### Exercise details
Produce a word-for-word copy of the lines from the one that contains "brown cylinder: 0 -> 2" to the final line of the data below, with all pictures dropped.

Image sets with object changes
^^^^^^^^^^^^^^^^
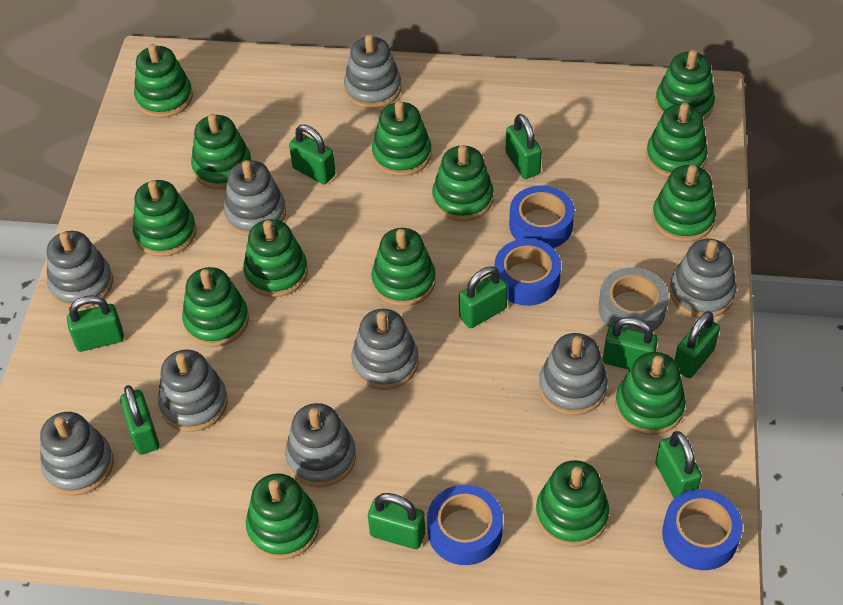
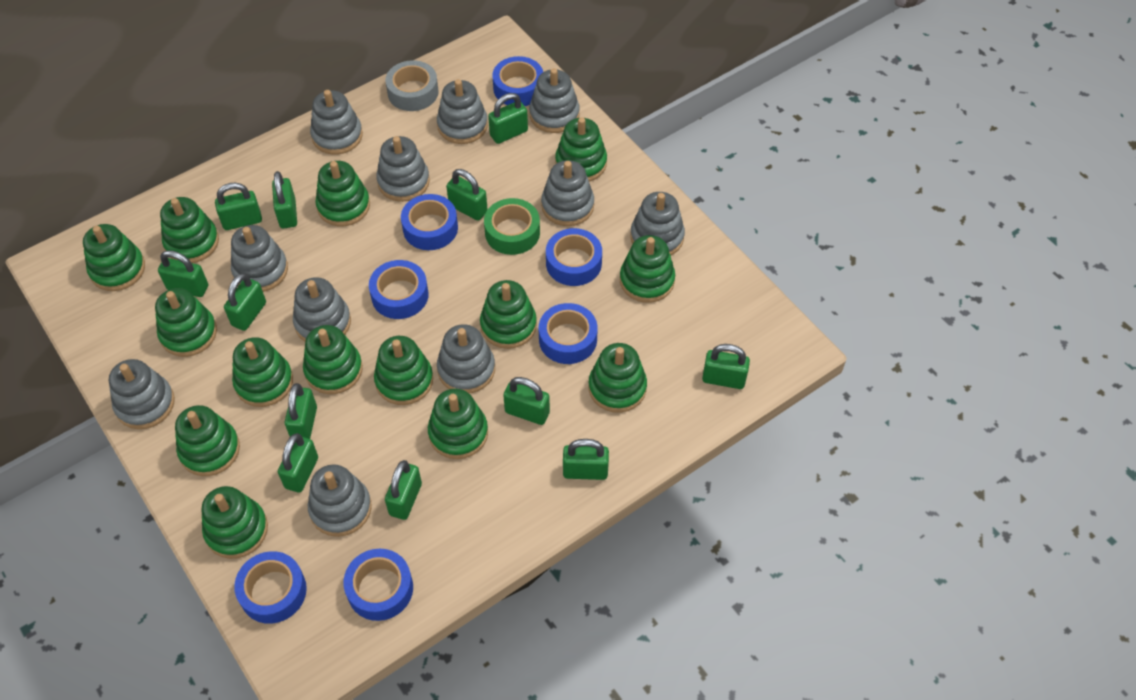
blue tape: 4 -> 7
green padlock: 9 -> 12
green tape: 0 -> 1
grey stacking toy: 9 -> 11

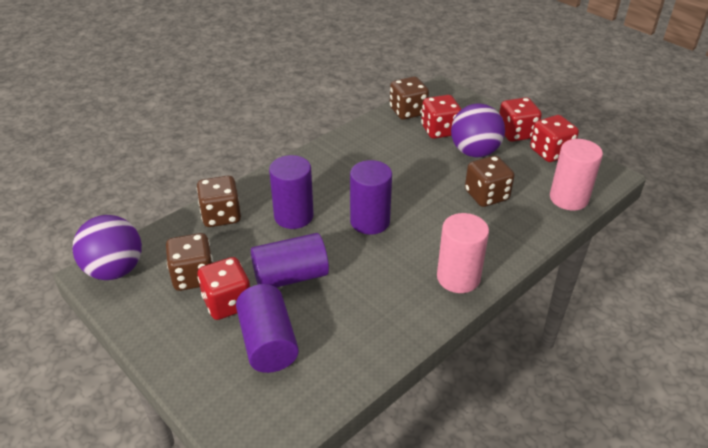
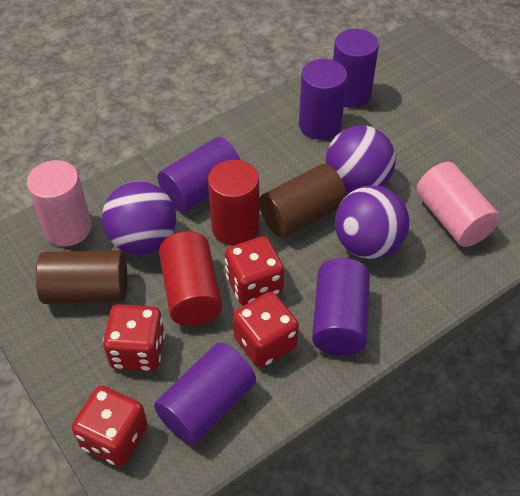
brown cylinder: 0 -> 2
brown dice: 4 -> 0
purple ball: 2 -> 3
purple cylinder: 4 -> 5
red cylinder: 0 -> 2

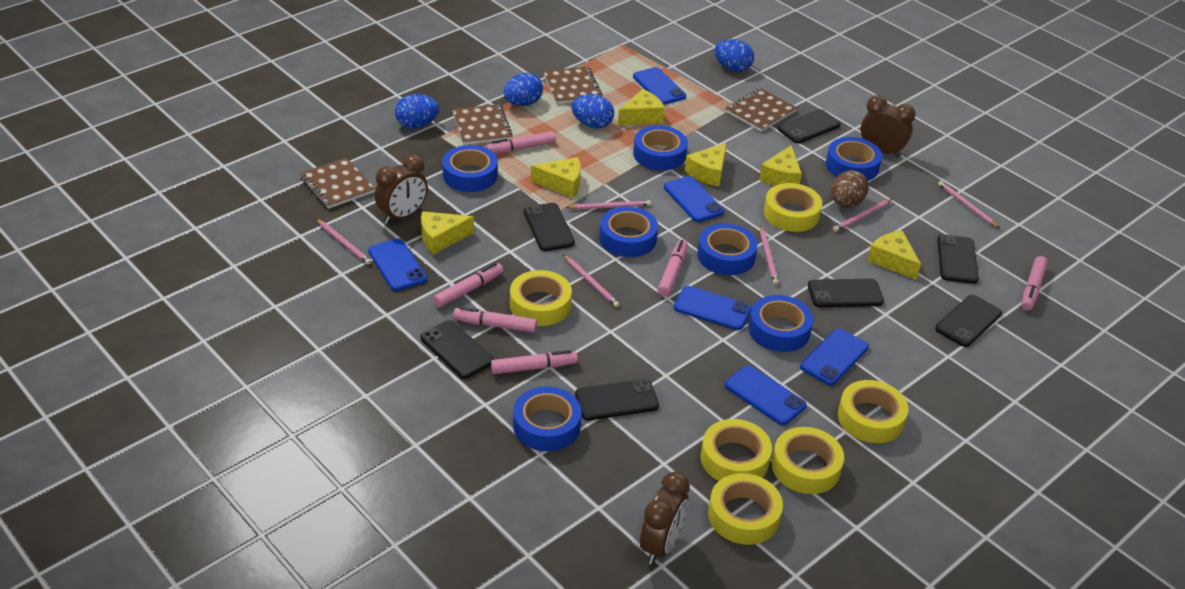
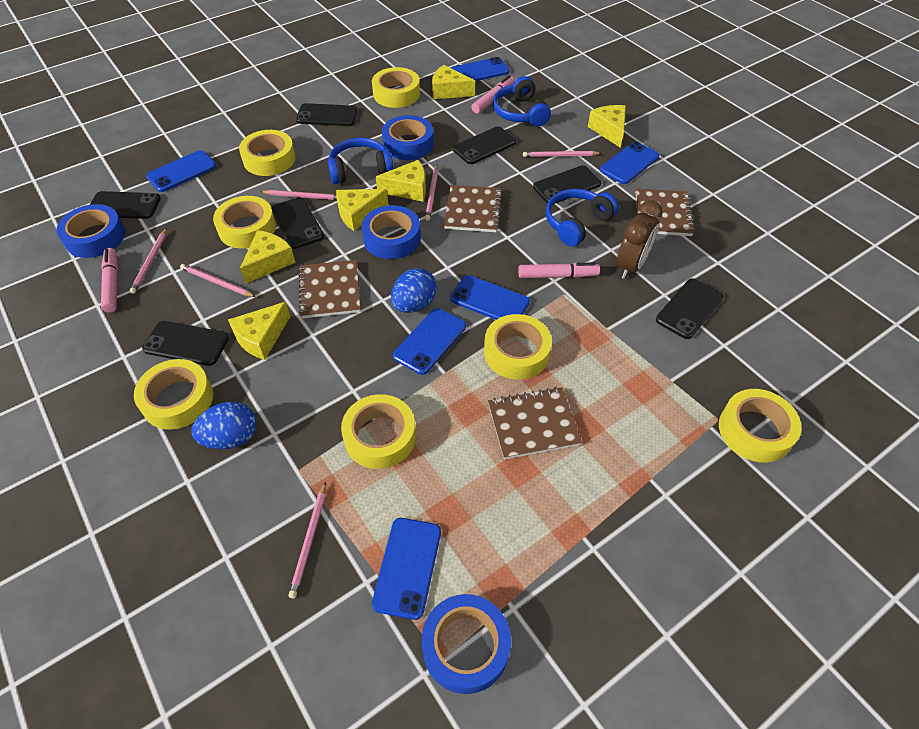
blue egg: 4 -> 2
blue headphones: 0 -> 3
blue tape: 7 -> 4
brown clock: 3 -> 1
brown egg: 1 -> 0
pink marker: 6 -> 3
yellow tape: 6 -> 7

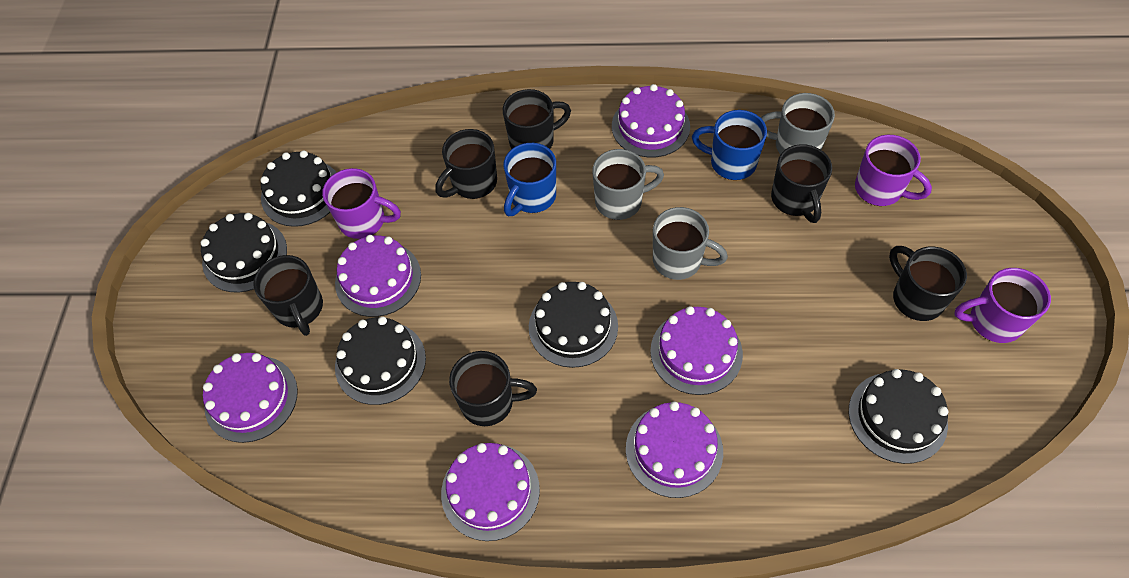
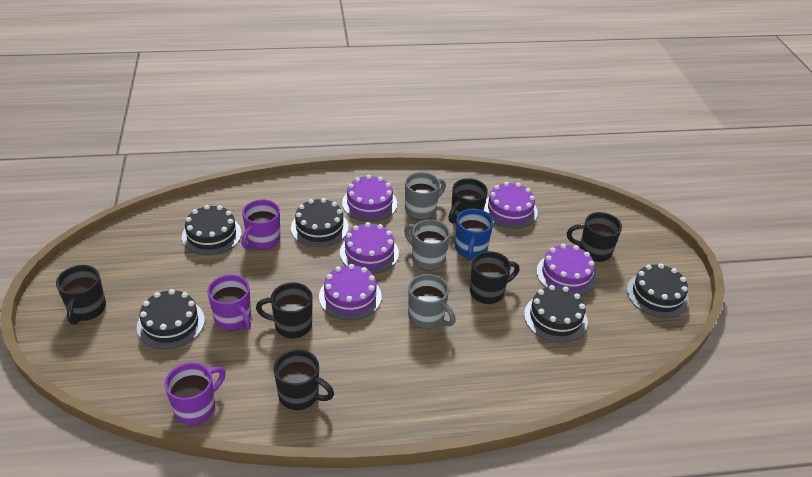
blue mug: 2 -> 1
purple cake: 6 -> 5

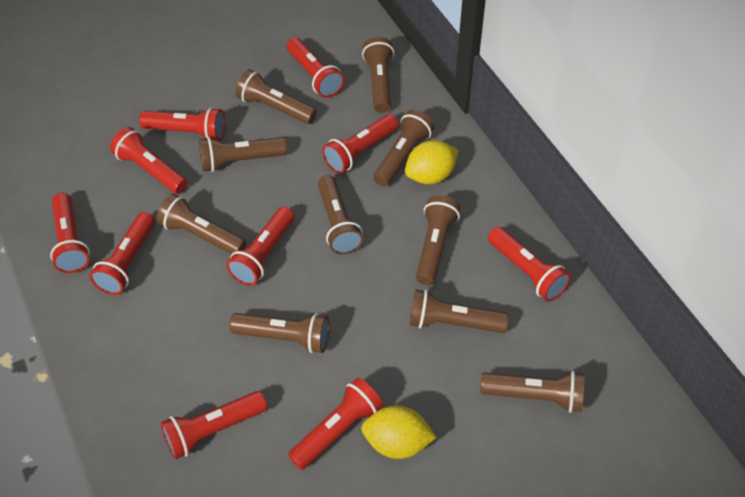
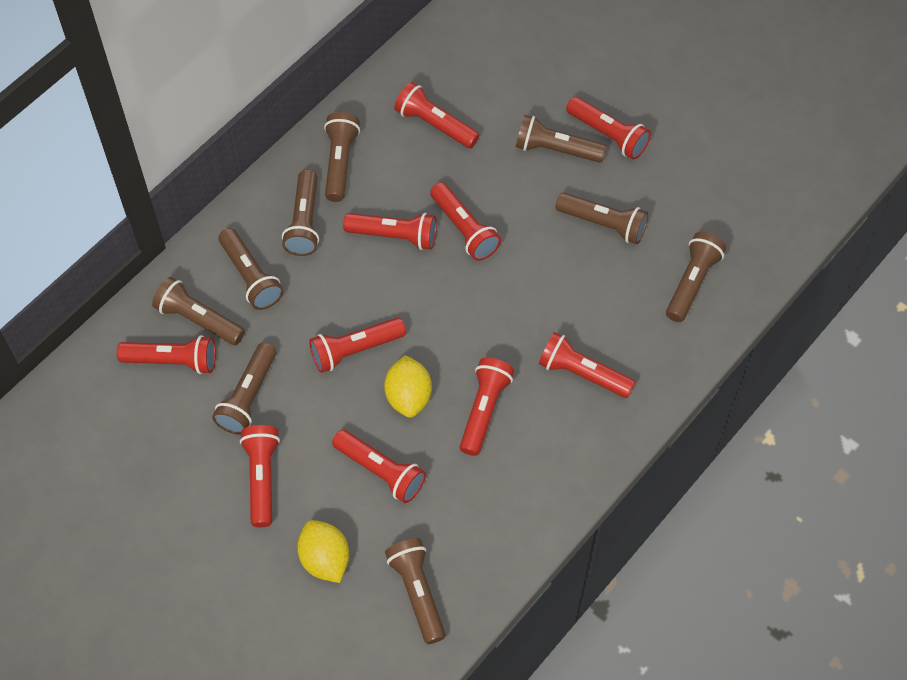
brown flashlight: 10 -> 9

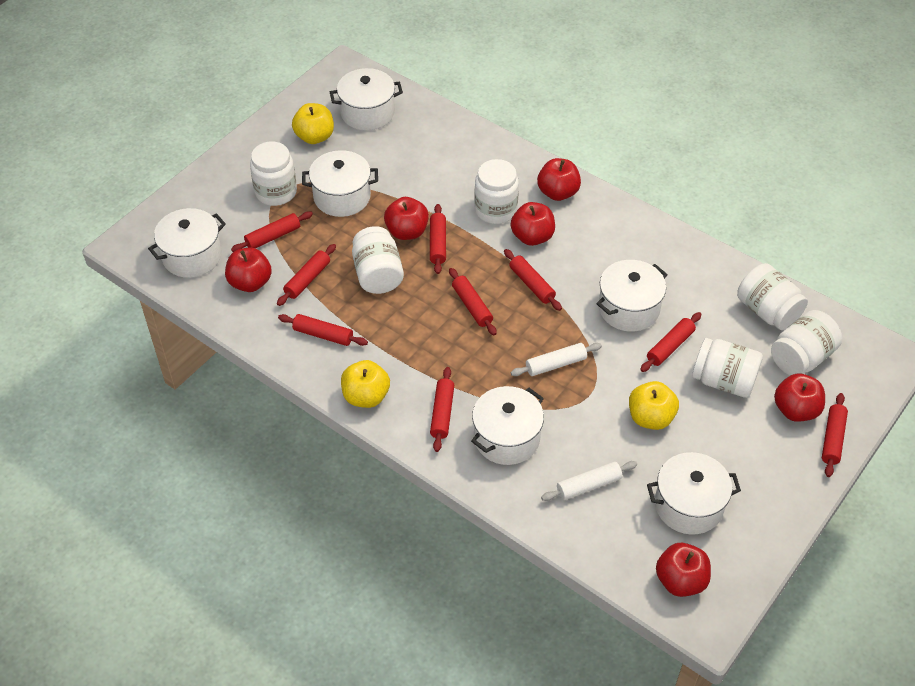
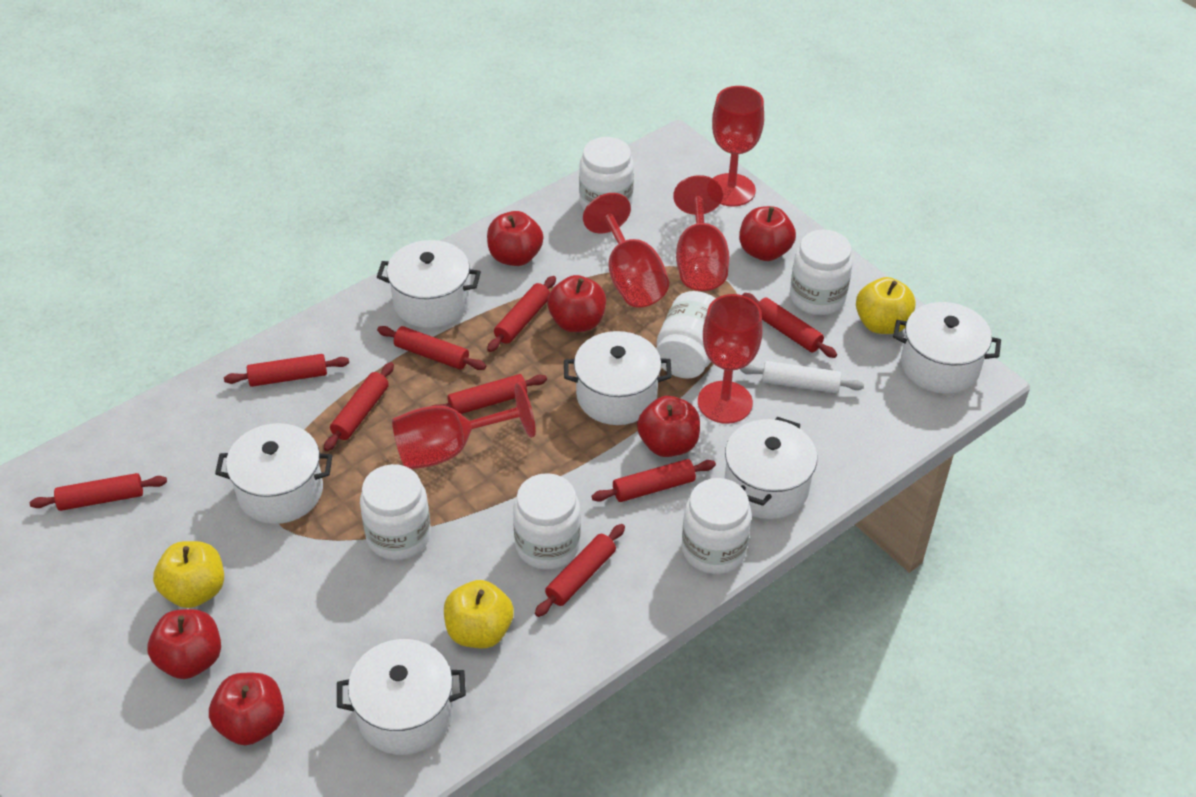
red goblet: 0 -> 5
white rolling pin: 2 -> 1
^^^^^^^^^^^^^^^^
### Result
brown cylinder: 0 -> 2
brown dice: 4 -> 0
purple ball: 2 -> 3
purple cylinder: 4 -> 5
red cylinder: 0 -> 2

blue egg: 4 -> 2
blue headphones: 0 -> 3
blue tape: 7 -> 4
brown clock: 3 -> 1
brown egg: 1 -> 0
pink marker: 6 -> 3
yellow tape: 6 -> 7

blue mug: 2 -> 1
purple cake: 6 -> 5

brown flashlight: 10 -> 9

red goblet: 0 -> 5
white rolling pin: 2 -> 1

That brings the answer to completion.